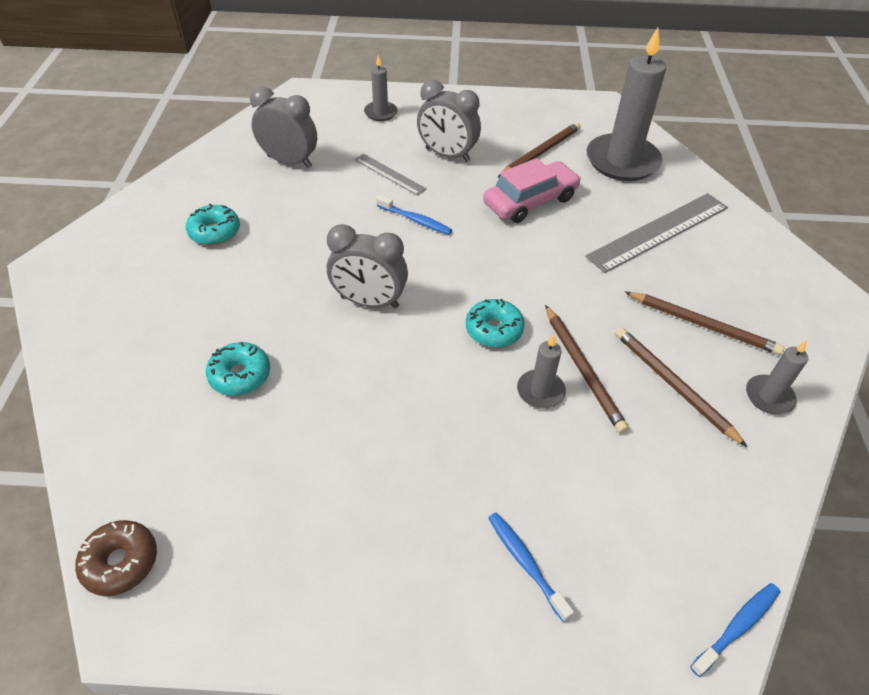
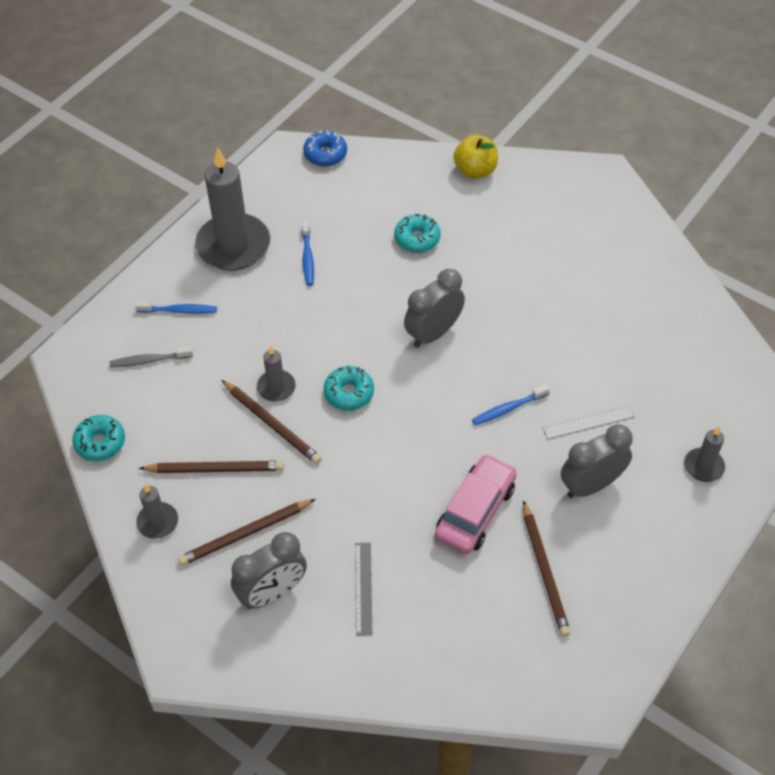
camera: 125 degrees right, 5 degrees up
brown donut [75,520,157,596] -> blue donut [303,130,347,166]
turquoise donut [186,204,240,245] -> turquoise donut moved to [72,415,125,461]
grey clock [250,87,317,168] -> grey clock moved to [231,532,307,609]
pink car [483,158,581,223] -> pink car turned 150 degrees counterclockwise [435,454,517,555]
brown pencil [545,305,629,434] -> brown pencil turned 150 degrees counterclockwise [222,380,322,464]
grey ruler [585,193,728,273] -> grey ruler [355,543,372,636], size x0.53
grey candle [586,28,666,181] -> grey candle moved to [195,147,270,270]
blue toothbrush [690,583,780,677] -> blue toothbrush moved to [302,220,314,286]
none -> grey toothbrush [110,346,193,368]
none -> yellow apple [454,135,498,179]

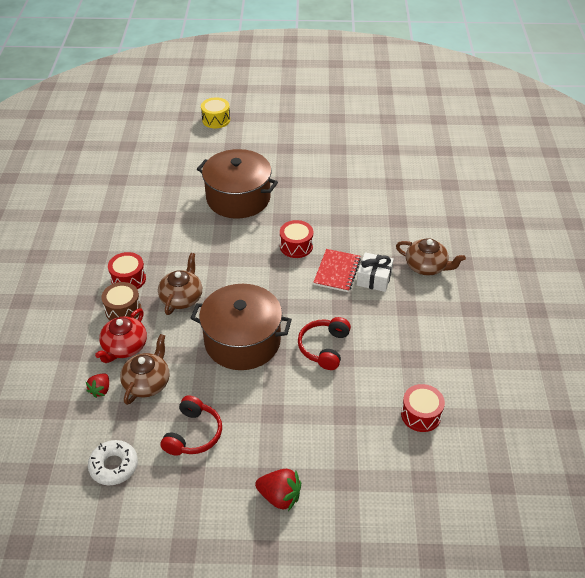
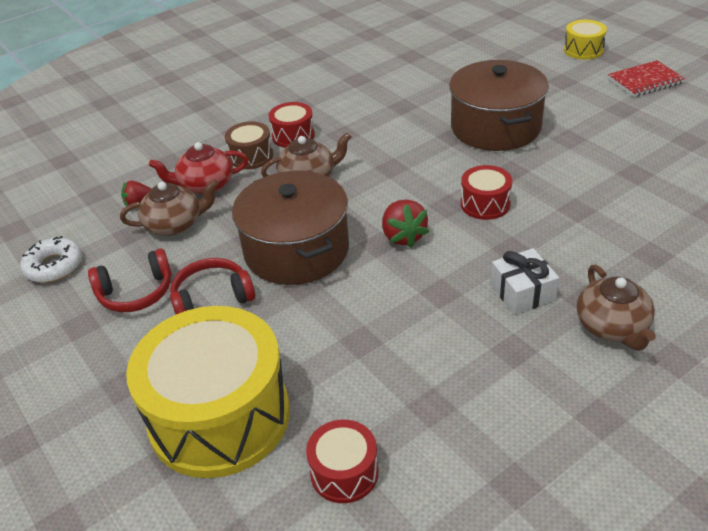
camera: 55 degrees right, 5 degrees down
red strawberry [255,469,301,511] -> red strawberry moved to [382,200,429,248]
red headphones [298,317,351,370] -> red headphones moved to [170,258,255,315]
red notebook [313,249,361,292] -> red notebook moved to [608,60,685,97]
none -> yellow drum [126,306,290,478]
....
When you reproduce the data shown above, keep each line exact and omit every picture.

camera: 125 degrees right, 5 degrees up
brown donut [75,520,157,596] -> blue donut [303,130,347,166]
turquoise donut [186,204,240,245] -> turquoise donut moved to [72,415,125,461]
grey clock [250,87,317,168] -> grey clock moved to [231,532,307,609]
pink car [483,158,581,223] -> pink car turned 150 degrees counterclockwise [435,454,517,555]
brown pencil [545,305,629,434] -> brown pencil turned 150 degrees counterclockwise [222,380,322,464]
grey ruler [585,193,728,273] -> grey ruler [355,543,372,636], size x0.53
grey candle [586,28,666,181] -> grey candle moved to [195,147,270,270]
blue toothbrush [690,583,780,677] -> blue toothbrush moved to [302,220,314,286]
none -> grey toothbrush [110,346,193,368]
none -> yellow apple [454,135,498,179]

camera: 55 degrees right, 5 degrees down
red strawberry [255,469,301,511] -> red strawberry moved to [382,200,429,248]
red headphones [298,317,351,370] -> red headphones moved to [170,258,255,315]
red notebook [313,249,361,292] -> red notebook moved to [608,60,685,97]
none -> yellow drum [126,306,290,478]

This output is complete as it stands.